_Problem to solve_
Produce an exact copy of the first line of the data below and each line after it, please, up to and including the one with "purple camera [432,238,477,305]".

Coordinate-based object records:
+-------+

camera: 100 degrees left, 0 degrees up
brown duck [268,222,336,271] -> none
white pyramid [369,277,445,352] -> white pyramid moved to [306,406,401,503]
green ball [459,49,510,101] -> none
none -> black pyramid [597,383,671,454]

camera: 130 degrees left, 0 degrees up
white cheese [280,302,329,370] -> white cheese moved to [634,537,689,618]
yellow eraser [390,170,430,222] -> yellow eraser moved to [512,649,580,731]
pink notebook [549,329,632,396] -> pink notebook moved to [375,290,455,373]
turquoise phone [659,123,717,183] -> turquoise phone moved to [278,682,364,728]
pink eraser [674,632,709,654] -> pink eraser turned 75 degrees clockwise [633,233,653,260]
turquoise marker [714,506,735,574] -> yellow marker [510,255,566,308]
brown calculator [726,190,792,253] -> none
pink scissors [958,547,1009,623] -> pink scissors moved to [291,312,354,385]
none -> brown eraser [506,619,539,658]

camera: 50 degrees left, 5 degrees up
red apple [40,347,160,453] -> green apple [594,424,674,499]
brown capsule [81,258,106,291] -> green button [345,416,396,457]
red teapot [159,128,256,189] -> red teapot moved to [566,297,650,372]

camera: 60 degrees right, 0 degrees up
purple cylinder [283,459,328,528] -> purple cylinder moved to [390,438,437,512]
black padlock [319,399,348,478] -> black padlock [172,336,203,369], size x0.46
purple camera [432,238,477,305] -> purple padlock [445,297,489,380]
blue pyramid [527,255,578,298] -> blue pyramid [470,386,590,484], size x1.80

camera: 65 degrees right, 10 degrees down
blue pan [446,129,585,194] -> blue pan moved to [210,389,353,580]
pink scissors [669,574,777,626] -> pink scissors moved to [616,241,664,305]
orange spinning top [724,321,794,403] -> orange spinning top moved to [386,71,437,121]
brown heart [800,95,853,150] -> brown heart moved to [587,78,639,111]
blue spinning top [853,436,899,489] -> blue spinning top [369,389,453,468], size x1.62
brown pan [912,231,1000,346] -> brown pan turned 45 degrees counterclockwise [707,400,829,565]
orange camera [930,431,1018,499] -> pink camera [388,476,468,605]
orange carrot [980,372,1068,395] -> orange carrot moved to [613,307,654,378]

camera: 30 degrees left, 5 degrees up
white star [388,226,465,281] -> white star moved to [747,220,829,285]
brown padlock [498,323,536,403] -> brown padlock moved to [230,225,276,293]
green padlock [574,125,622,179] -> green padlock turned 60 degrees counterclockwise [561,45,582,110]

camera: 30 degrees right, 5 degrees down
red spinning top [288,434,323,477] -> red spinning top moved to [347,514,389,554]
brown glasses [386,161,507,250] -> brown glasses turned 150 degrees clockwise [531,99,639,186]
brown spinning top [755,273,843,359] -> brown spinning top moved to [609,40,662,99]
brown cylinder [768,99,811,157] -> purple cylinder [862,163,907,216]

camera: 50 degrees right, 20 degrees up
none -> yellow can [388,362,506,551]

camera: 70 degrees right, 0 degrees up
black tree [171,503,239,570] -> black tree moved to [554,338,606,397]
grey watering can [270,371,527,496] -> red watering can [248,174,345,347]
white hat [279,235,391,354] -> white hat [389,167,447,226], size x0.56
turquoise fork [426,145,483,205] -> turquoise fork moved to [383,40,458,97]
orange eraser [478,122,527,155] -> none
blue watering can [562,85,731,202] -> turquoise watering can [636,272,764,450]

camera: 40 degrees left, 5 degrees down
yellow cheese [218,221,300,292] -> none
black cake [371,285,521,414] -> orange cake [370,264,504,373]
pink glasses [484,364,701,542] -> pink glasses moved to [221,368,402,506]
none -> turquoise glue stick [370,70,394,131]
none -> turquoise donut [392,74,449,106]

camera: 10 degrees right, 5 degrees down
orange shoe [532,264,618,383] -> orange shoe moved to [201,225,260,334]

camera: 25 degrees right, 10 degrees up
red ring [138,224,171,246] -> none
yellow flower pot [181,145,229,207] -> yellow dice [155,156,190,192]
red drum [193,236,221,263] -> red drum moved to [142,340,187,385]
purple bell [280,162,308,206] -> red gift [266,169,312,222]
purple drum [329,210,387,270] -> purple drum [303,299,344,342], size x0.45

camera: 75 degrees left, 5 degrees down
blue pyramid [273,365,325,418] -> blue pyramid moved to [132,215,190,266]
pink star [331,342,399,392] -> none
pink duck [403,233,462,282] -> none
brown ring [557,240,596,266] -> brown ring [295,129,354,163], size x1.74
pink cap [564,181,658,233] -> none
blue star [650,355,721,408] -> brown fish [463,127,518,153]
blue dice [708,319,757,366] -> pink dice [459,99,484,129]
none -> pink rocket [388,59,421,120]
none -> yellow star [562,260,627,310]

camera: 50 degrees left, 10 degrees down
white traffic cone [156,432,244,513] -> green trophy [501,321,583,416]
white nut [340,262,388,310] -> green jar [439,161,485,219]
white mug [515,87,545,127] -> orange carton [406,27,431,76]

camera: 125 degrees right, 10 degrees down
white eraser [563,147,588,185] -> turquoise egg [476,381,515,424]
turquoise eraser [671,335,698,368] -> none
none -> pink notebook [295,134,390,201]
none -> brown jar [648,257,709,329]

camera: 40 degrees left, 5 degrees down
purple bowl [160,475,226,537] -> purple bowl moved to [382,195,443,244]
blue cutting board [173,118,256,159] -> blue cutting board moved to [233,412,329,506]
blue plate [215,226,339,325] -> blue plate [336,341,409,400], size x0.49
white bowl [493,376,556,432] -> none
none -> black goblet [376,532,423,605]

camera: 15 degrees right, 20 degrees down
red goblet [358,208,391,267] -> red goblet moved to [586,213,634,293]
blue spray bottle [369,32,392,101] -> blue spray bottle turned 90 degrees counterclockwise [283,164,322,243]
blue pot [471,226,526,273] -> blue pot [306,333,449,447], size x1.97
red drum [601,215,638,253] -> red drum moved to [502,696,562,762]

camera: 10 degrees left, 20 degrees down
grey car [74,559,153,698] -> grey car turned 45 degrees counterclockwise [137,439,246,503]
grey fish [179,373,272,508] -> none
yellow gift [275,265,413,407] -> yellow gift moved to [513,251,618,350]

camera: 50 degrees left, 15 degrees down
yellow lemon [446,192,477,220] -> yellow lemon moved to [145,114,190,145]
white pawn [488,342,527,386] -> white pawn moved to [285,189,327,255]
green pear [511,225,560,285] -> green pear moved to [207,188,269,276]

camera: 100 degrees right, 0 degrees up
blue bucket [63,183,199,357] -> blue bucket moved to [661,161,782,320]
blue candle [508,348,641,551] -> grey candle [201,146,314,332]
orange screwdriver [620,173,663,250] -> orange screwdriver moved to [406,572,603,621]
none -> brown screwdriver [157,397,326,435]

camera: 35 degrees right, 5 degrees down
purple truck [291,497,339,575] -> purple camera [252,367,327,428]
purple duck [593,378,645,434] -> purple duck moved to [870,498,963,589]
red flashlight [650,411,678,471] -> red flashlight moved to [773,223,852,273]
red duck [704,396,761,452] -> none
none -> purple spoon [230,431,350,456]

+-------+

_Result for this exercise_
camera: 100 degrees left, 0 degrees up
brown duck [268,222,336,271] -> none
white pyramid [369,277,445,352] -> white pyramid moved to [306,406,401,503]
green ball [459,49,510,101] -> none
none -> black pyramid [597,383,671,454]

camera: 130 degrees left, 0 degrees up
white cheese [280,302,329,370] -> white cheese moved to [634,537,689,618]
yellow eraser [390,170,430,222] -> yellow eraser moved to [512,649,580,731]
pink notebook [549,329,632,396] -> pink notebook moved to [375,290,455,373]
turquoise phone [659,123,717,183] -> turquoise phone moved to [278,682,364,728]
pink eraser [674,632,709,654] -> pink eraser turned 75 degrees clockwise [633,233,653,260]
turquoise marker [714,506,735,574] -> yellow marker [510,255,566,308]
brown calculator [726,190,792,253] -> none
pink scissors [958,547,1009,623] -> pink scissors moved to [291,312,354,385]
none -> brown eraser [506,619,539,658]

camera: 50 degrees left, 5 degrees up
red apple [40,347,160,453] -> green apple [594,424,674,499]
brown capsule [81,258,106,291] -> green button [345,416,396,457]
red teapot [159,128,256,189] -> red teapot moved to [566,297,650,372]

camera: 60 degrees right, 0 degrees up
purple cylinder [283,459,328,528] -> purple cylinder moved to [390,438,437,512]
black padlock [319,399,348,478] -> black padlock [172,336,203,369], size x0.46
purple camera [432,238,477,305] -> purple padlock [445,297,489,380]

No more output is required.